TASK DESCRIPTION: When you spot the word "orange" in a line of the data below, copy that line.

★ ★ ★ ★ ★

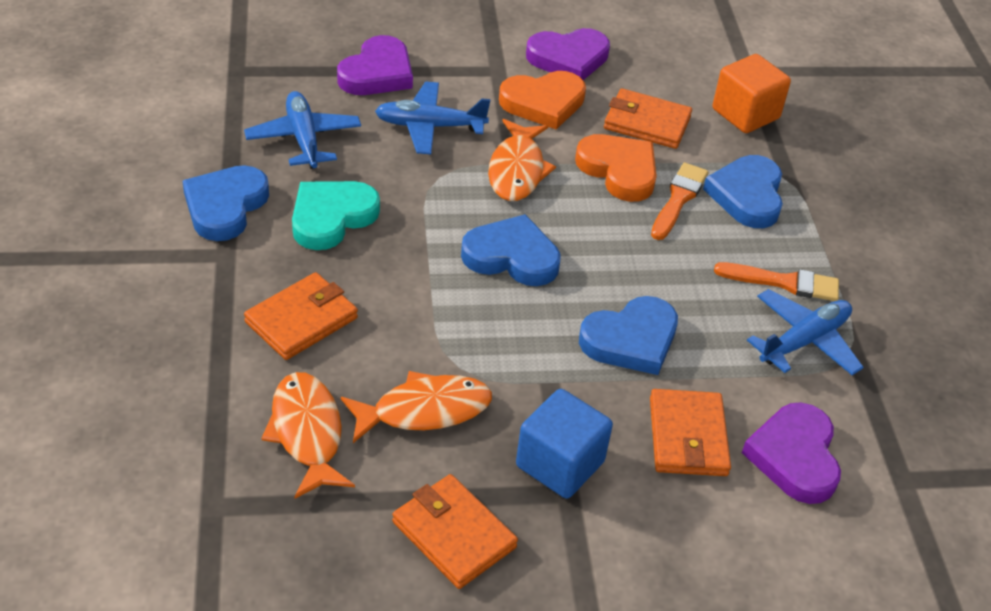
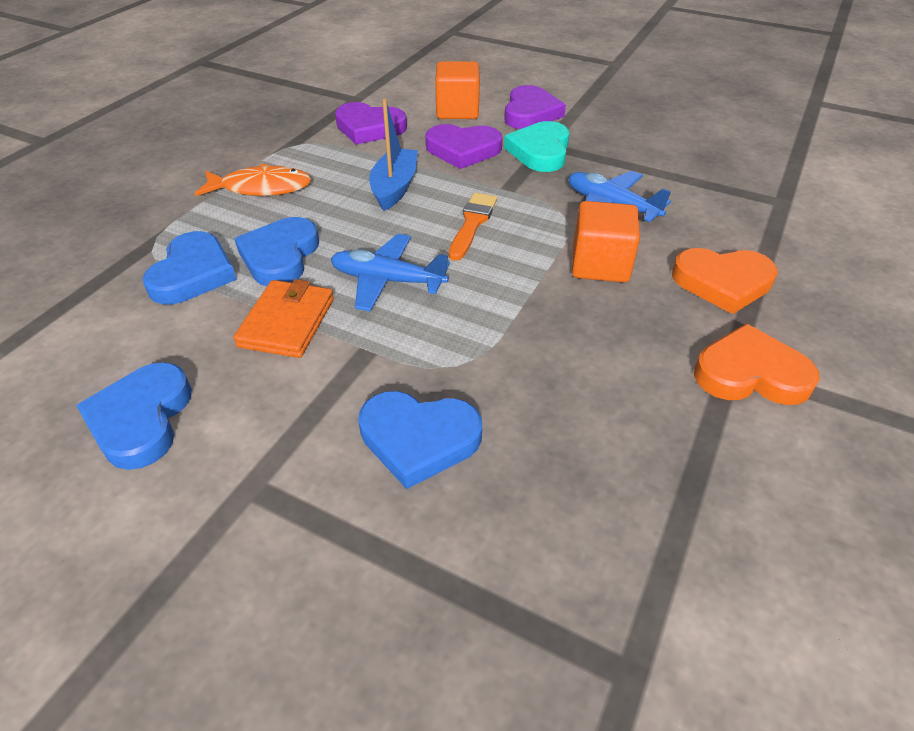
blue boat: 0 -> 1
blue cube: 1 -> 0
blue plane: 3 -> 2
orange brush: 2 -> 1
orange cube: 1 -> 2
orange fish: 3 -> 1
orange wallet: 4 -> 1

★ ★ ★ ★ ★

EXERCISE OUTPUT:
orange brush: 2 -> 1
orange cube: 1 -> 2
orange fish: 3 -> 1
orange wallet: 4 -> 1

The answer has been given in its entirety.